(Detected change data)
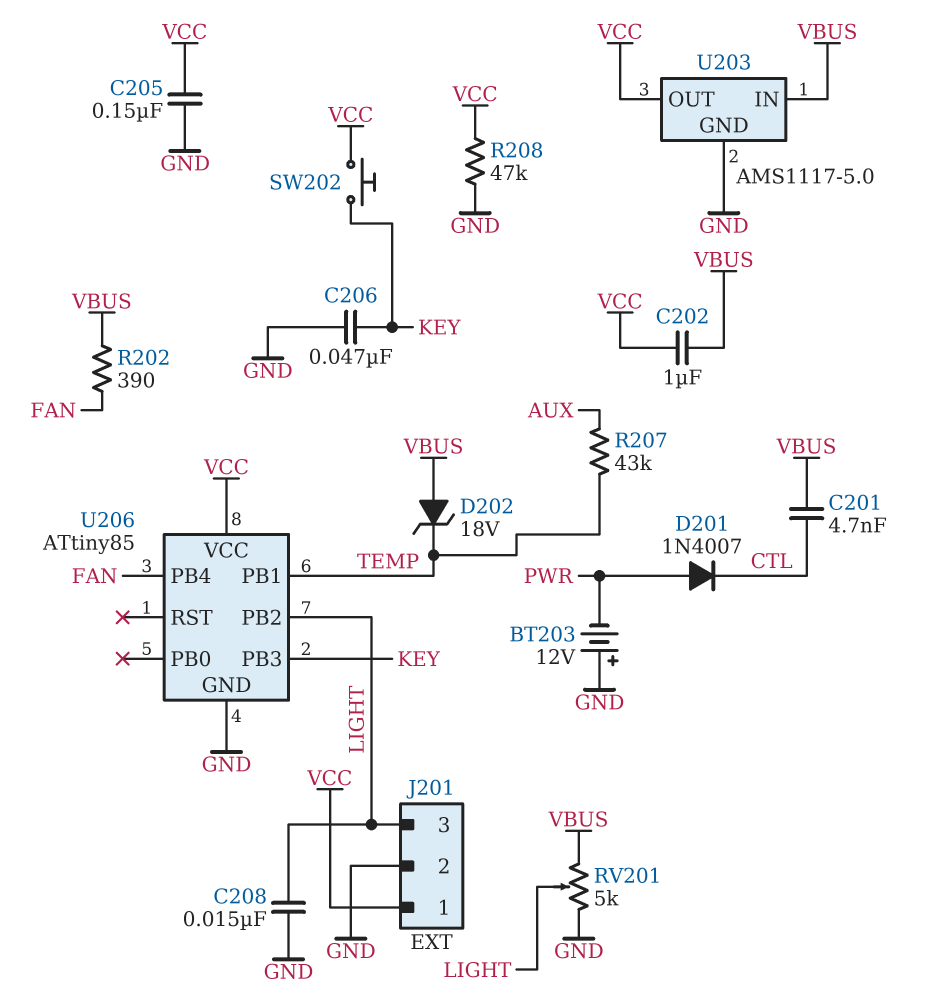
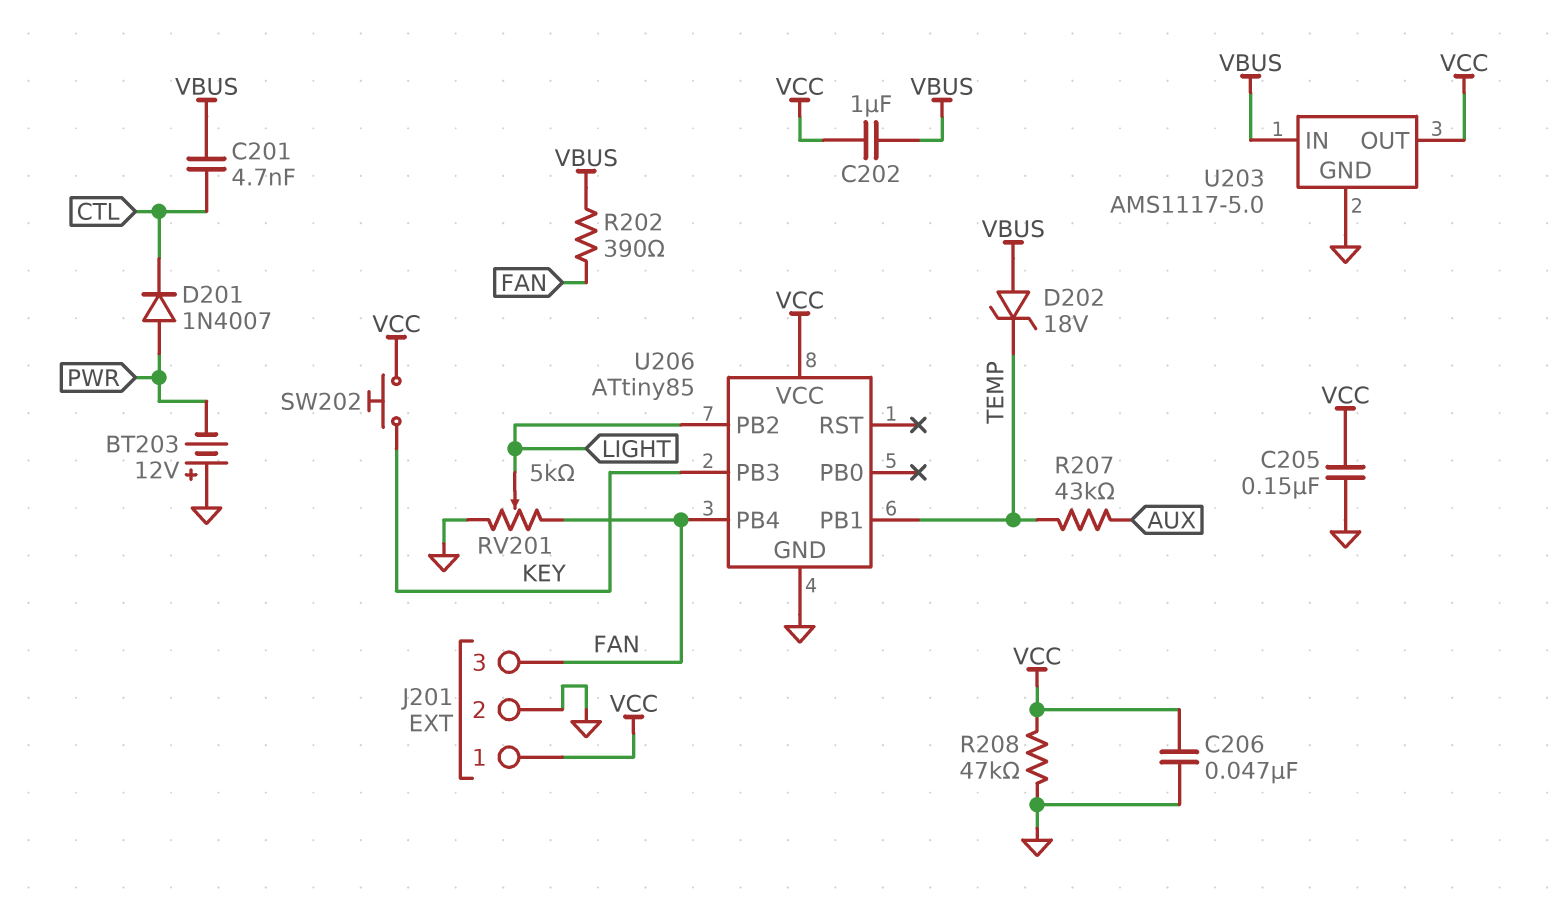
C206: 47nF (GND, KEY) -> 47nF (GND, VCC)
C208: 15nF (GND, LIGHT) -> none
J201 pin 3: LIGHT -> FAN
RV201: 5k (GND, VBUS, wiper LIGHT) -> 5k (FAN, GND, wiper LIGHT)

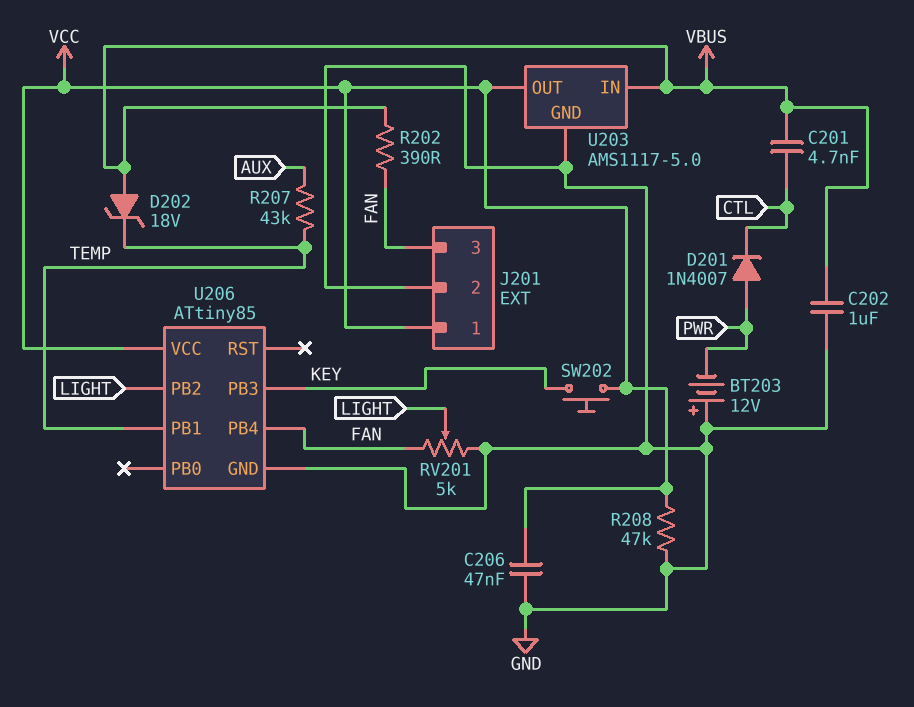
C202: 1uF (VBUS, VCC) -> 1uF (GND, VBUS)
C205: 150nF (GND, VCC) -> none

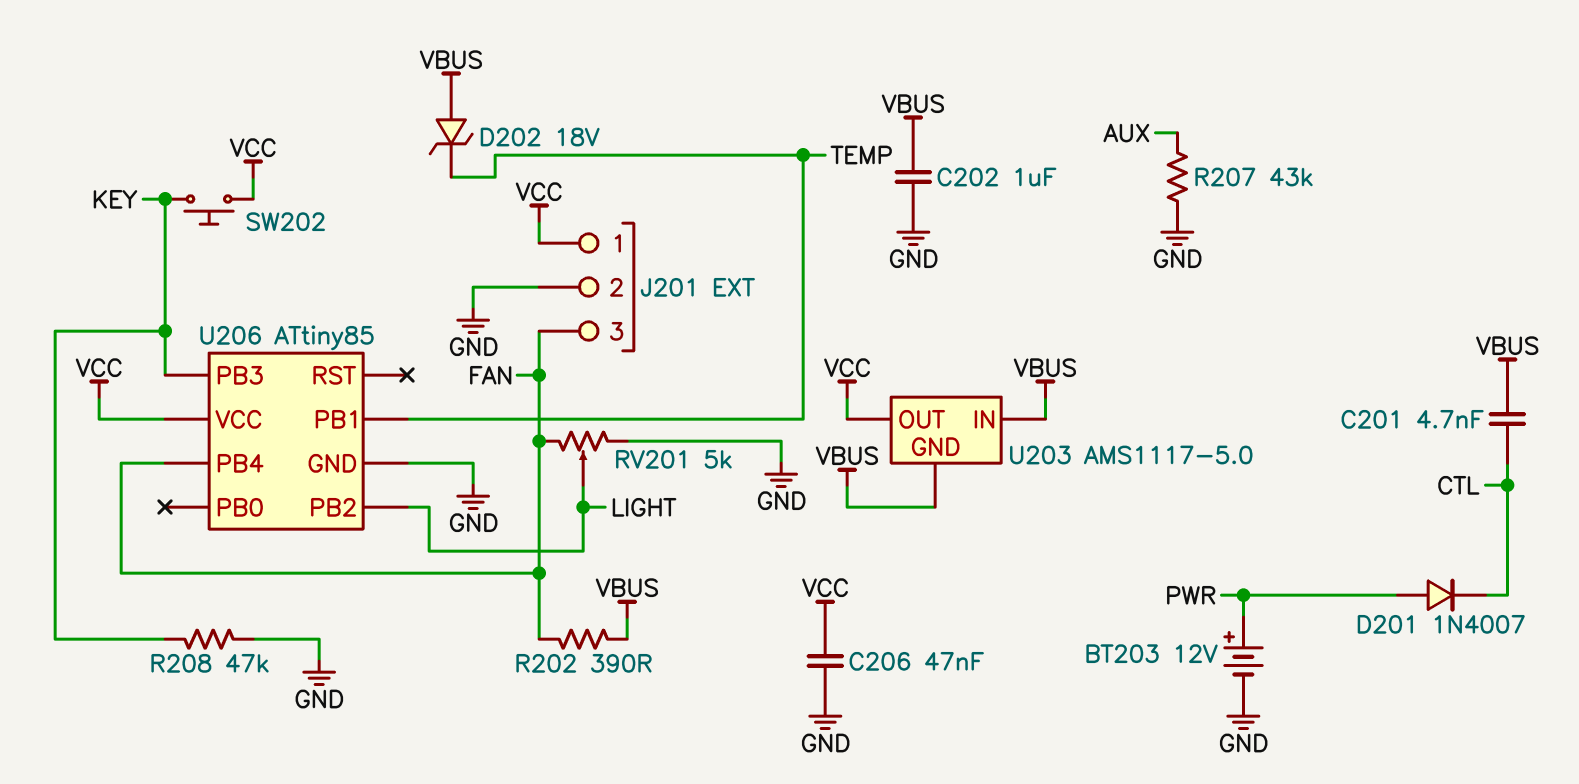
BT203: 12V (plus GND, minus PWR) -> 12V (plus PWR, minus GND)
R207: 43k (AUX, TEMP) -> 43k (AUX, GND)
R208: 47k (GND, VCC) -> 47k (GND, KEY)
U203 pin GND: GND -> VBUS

## Exercise
Determine how many lines in the data above include the word "VBUS", and state that number only.

## Task response
3